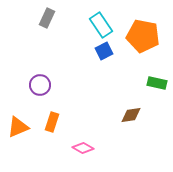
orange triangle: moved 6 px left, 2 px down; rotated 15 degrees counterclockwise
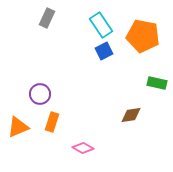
purple circle: moved 9 px down
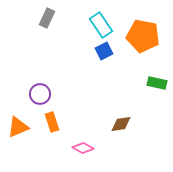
brown diamond: moved 10 px left, 9 px down
orange rectangle: rotated 36 degrees counterclockwise
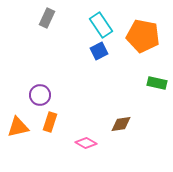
blue square: moved 5 px left
purple circle: moved 1 px down
orange rectangle: moved 2 px left; rotated 36 degrees clockwise
orange triangle: rotated 10 degrees clockwise
pink diamond: moved 3 px right, 5 px up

· · ·

-- Directions for this task --
Reproduce all of the material above with every "orange" changed to "yellow" and nothing else altered. Leave out the pictures.

-- Response to this exercise --
yellow triangle: moved 6 px left, 2 px down; rotated 15 degrees counterclockwise
purple circle: moved 9 px down
brown diamond: moved 10 px left, 9 px down
yellow rectangle: rotated 36 degrees counterclockwise
blue square: moved 5 px left
purple circle: moved 1 px down
yellow rectangle: moved 2 px left; rotated 36 degrees clockwise
yellow triangle: rotated 10 degrees clockwise
pink diamond: moved 3 px right, 5 px up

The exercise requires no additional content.